#### SUPPLIED ENTRIES ####

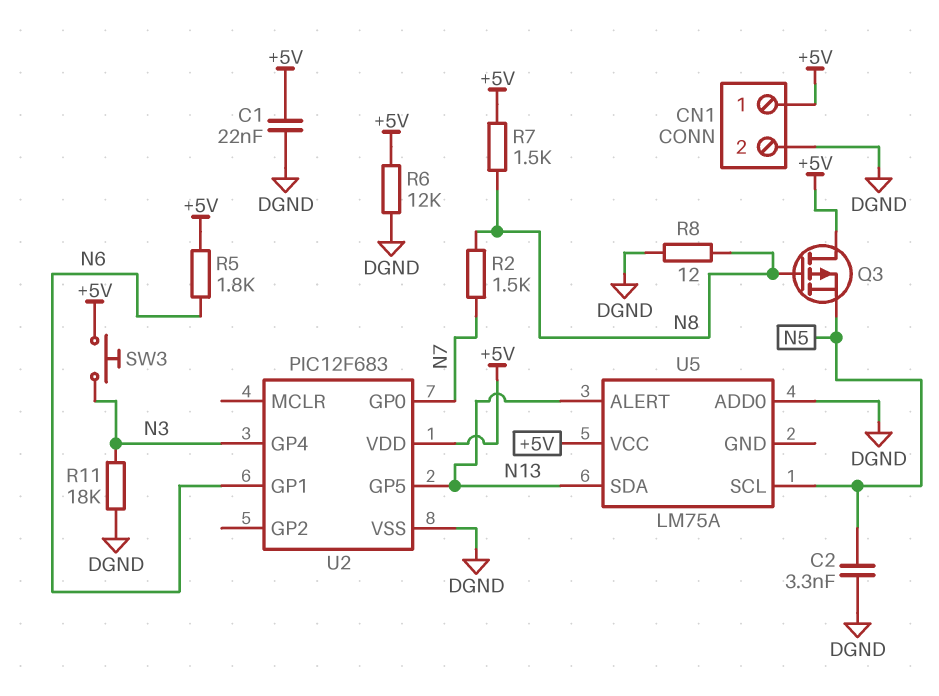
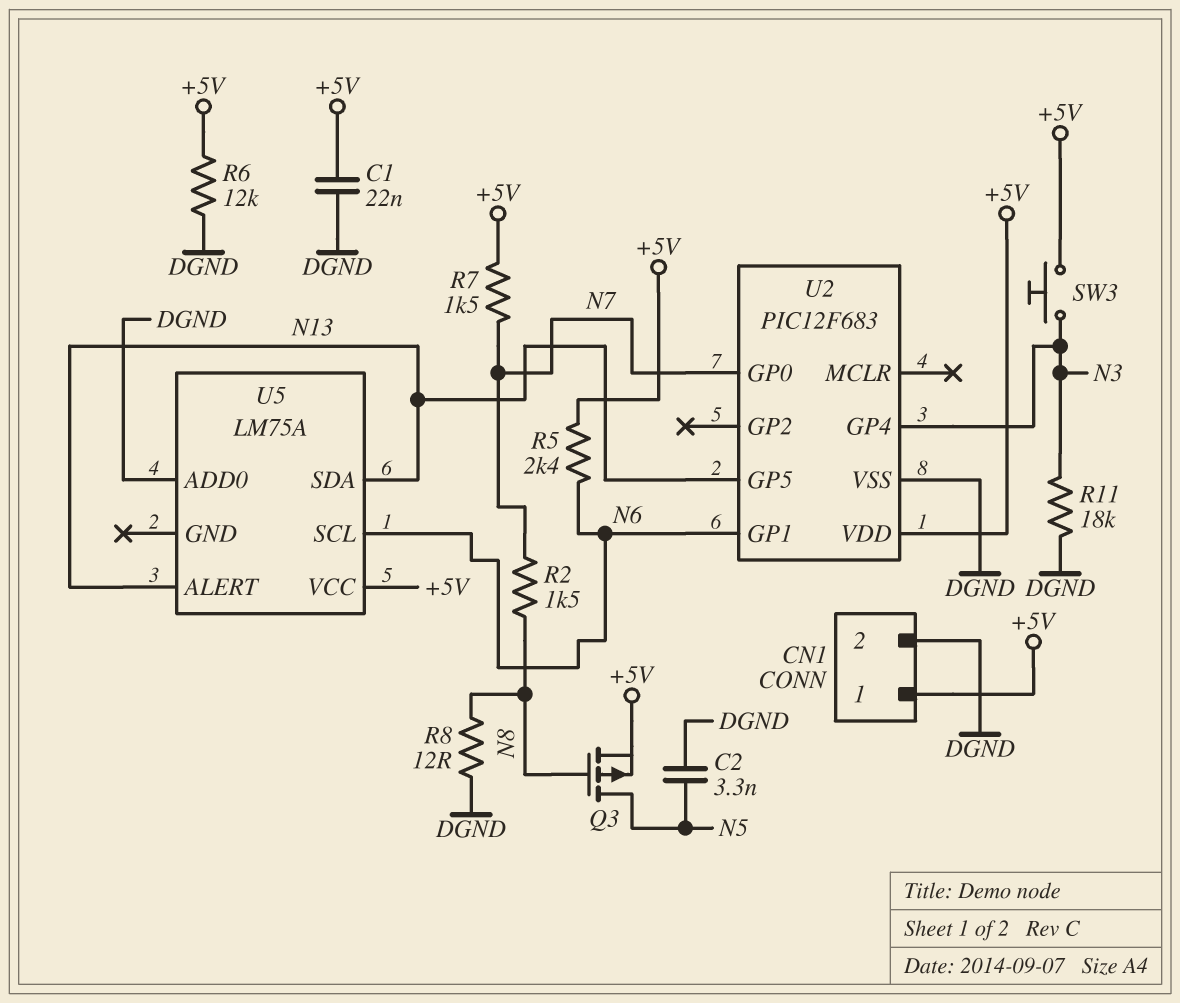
Q3: PMOS (G N8, D +5V, S N5) -> PMOS (G N8, D N5, S +5V)
R5: 1.8k (+5V, N6) -> 2.4k (+5V, N6)
R7: 1.5k (+5V, N8) -> 1.5k (+5V, N7)
U5 pin SCL: N5 -> N6

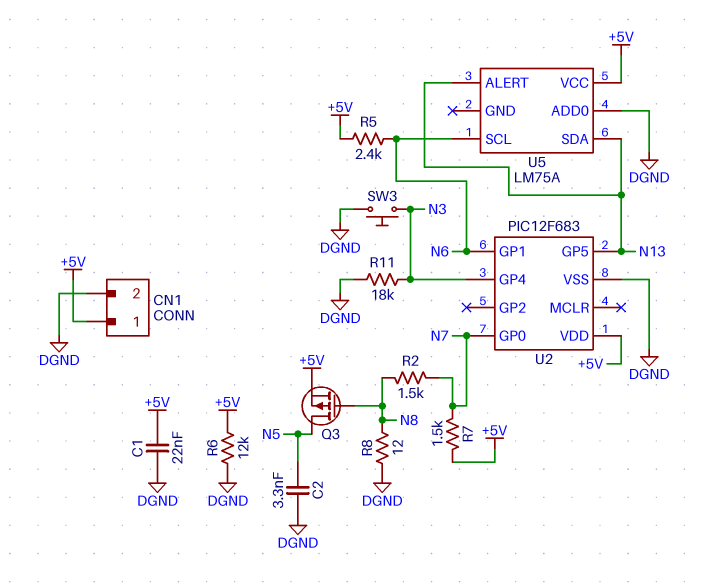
SW3: button (+5V, N3) -> button (DGND, N3)

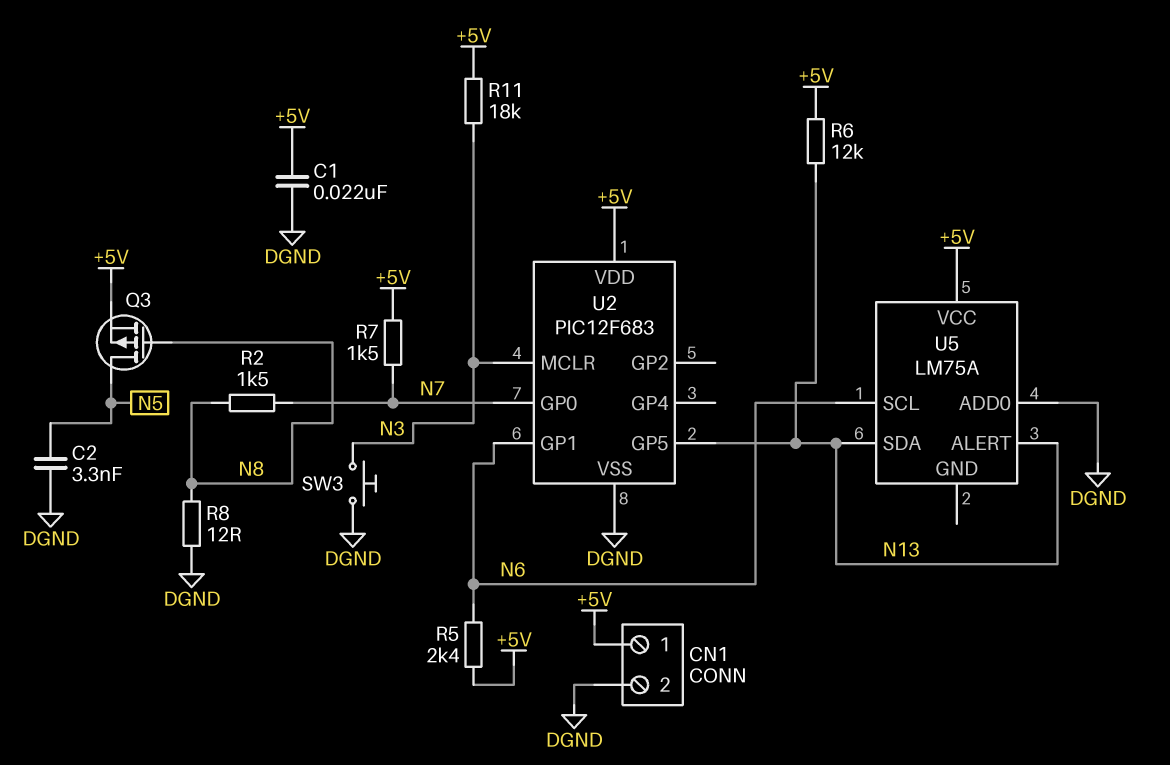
R6: 12k (+5V, DGND) -> 12k (+5V, N13)
R11: 18k (DGND, N3) -> 18k (+5V, N3)
U2 pin GP4: N3 -> none
U2 pin MCLR: none -> N3

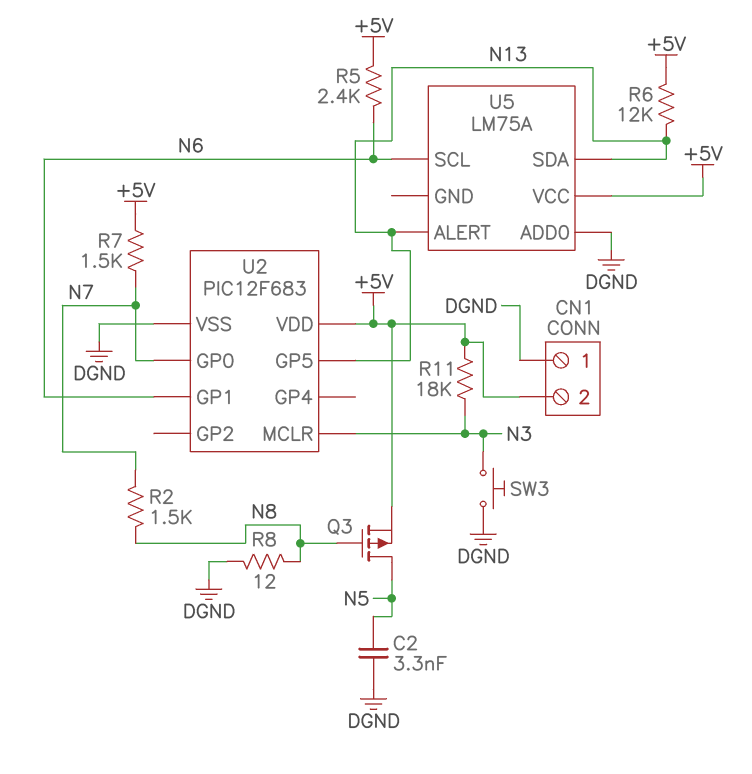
C1: 22nF (+5V, DGND) -> none
CN1 pin 1: +5V -> DGND
CN1 pin 2: DGND -> +5V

####

> **AIM OF THE EXERCISE**:
If a line in the entries above has the word "DGND", copy it.

> **SOLUTION BELOW**:
SW3: button (+5V, N3) -> button (DGND, N3)
R6: 12k (+5V, DGND) -> 12k (+5V, N13)
R11: 18k (DGND, N3) -> 18k (+5V, N3)
C1: 22nF (+5V, DGND) -> none
CN1 pin 1: +5V -> DGND
CN1 pin 2: DGND -> +5V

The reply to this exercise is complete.